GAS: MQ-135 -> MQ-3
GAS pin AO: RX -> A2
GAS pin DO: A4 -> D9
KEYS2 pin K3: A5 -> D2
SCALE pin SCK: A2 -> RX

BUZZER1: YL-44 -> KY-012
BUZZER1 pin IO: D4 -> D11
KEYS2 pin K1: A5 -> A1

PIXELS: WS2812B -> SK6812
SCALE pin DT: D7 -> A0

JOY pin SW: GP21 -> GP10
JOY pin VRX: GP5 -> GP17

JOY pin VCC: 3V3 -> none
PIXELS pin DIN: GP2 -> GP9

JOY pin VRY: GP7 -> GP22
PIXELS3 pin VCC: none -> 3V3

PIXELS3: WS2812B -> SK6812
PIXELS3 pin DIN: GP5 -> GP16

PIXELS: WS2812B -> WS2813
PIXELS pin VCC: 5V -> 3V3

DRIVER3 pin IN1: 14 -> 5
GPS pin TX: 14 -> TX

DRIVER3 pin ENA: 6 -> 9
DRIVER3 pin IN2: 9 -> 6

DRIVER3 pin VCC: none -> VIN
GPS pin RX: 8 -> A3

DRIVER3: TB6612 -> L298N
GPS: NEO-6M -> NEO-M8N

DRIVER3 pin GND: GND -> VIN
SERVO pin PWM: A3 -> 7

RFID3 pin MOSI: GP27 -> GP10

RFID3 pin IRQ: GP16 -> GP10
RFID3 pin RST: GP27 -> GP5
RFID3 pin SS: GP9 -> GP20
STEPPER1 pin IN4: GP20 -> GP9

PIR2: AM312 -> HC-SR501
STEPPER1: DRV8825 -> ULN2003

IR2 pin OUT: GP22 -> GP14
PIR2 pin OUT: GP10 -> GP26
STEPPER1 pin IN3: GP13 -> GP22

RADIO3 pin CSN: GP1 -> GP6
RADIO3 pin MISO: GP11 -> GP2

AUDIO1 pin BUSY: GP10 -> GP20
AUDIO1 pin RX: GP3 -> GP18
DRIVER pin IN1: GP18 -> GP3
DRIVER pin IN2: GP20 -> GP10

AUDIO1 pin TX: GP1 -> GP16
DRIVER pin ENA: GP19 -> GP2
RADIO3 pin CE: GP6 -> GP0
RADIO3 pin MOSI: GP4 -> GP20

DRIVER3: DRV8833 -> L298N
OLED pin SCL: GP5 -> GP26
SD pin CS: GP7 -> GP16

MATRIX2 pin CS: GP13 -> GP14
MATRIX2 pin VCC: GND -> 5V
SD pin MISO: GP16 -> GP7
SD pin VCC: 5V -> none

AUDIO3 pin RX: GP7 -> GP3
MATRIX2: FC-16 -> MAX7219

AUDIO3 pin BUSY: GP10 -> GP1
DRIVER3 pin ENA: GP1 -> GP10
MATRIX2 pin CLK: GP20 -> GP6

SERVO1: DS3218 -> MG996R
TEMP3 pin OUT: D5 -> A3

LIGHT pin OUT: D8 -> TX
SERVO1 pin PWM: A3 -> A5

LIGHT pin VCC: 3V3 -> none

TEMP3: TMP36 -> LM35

________________________________________

● **Prompt**
In the entries above, find the line holding "PIR2: AM312 -> HC-SR501" and the line holding "TEMP3 pin OUT: D5 -> A3", then retype exactly those two lines and every line between them, and nothing else.

● **Task output**
PIR2: AM312 -> HC-SR501
STEPPER1: DRV8825 -> ULN2003

IR2 pin OUT: GP22 -> GP14
PIR2 pin OUT: GP10 -> GP26
STEPPER1 pin IN3: GP13 -> GP22

RADIO3 pin CSN: GP1 -> GP6
RADIO3 pin MISO: GP11 -> GP2

AUDIO1 pin BUSY: GP10 -> GP20
AUDIO1 pin RX: GP3 -> GP18
DRIVER pin IN1: GP18 -> GP3
DRIVER pin IN2: GP20 -> GP10

AUDIO1 pin TX: GP1 -> GP16
DRIVER pin ENA: GP19 -> GP2
RADIO3 pin CE: GP6 -> GP0
RADIO3 pin MOSI: GP4 -> GP20

DRIVER3: DRV8833 -> L298N
OLED pin SCL: GP5 -> GP26
SD pin CS: GP7 -> GP16

MATRIX2 pin CS: GP13 -> GP14
MATRIX2 pin VCC: GND -> 5V
SD pin MISO: GP16 -> GP7
SD pin VCC: 5V -> none

AUDIO3 pin RX: GP7 -> GP3
MATRIX2: FC-16 -> MAX7219

AUDIO3 pin BUSY: GP10 -> GP1
DRIVER3 pin ENA: GP1 -> GP10
MATRIX2 pin CLK: GP20 -> GP6

SERVO1: DS3218 -> MG996R
TEMP3 pin OUT: D5 -> A3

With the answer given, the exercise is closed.